- _Assignment_
Only the lines below between the one holding "red brick J3:L3" and the one holding "red plate H3", inclusive, are to be reproduced word for word; the pictures are to be left out.

- _Material supplied_
··········
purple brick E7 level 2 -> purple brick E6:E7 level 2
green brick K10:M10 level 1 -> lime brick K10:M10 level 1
··········
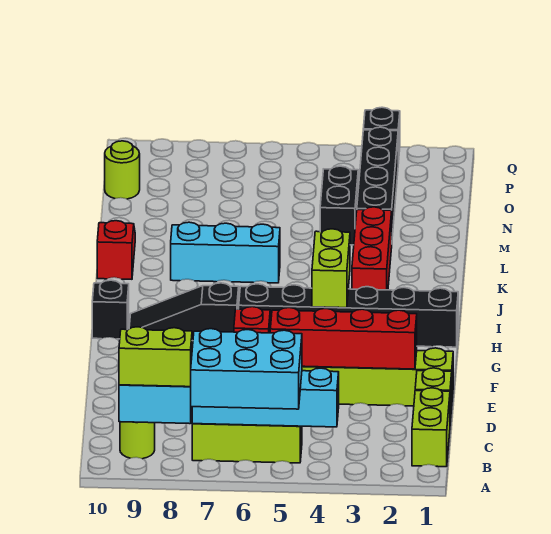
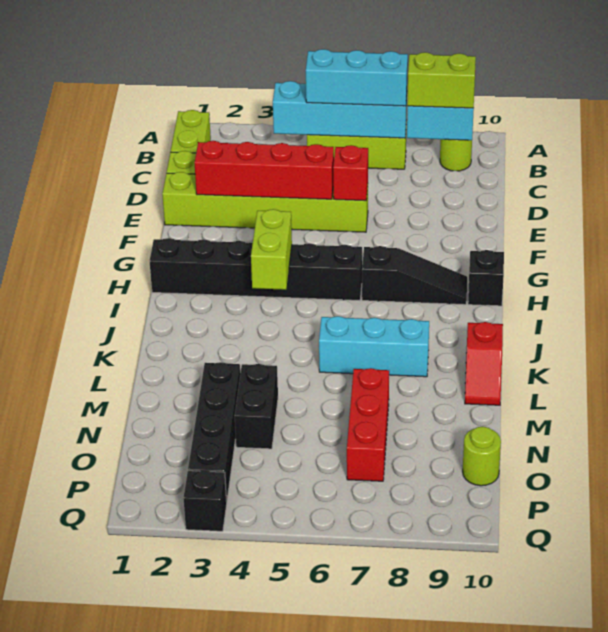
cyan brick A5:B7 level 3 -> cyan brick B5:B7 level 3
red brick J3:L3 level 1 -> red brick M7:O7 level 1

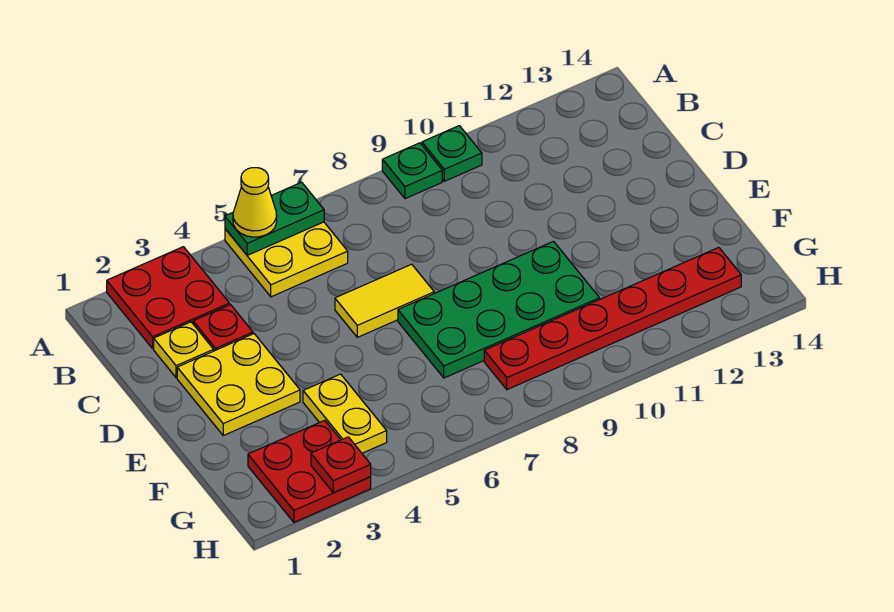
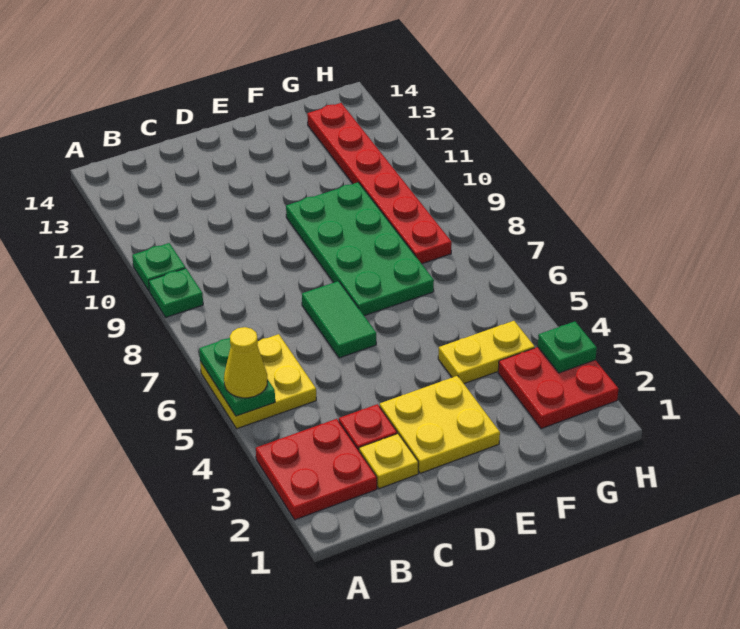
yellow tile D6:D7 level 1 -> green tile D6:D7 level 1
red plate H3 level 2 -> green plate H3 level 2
··········
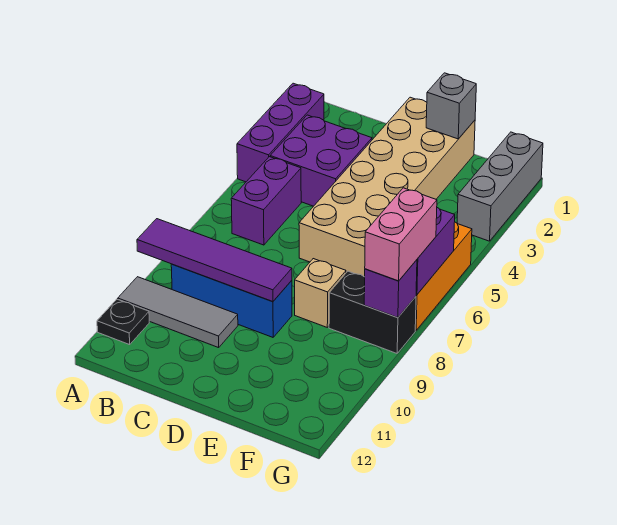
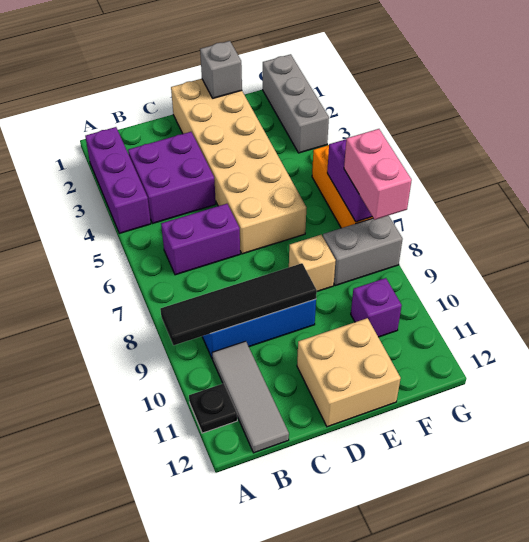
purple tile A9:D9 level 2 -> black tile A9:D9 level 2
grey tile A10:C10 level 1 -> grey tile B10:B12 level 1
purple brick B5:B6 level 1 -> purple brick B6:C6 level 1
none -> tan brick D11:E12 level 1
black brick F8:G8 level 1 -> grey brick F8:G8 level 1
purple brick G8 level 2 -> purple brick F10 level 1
··········
- _Final answer_
red brick J3:L3 level 1 -> red brick M7:O7 level 1

yellow tile D6:D7 level 1 -> green tile D6:D7 level 1
red plate H3 level 2 -> green plate H3 level 2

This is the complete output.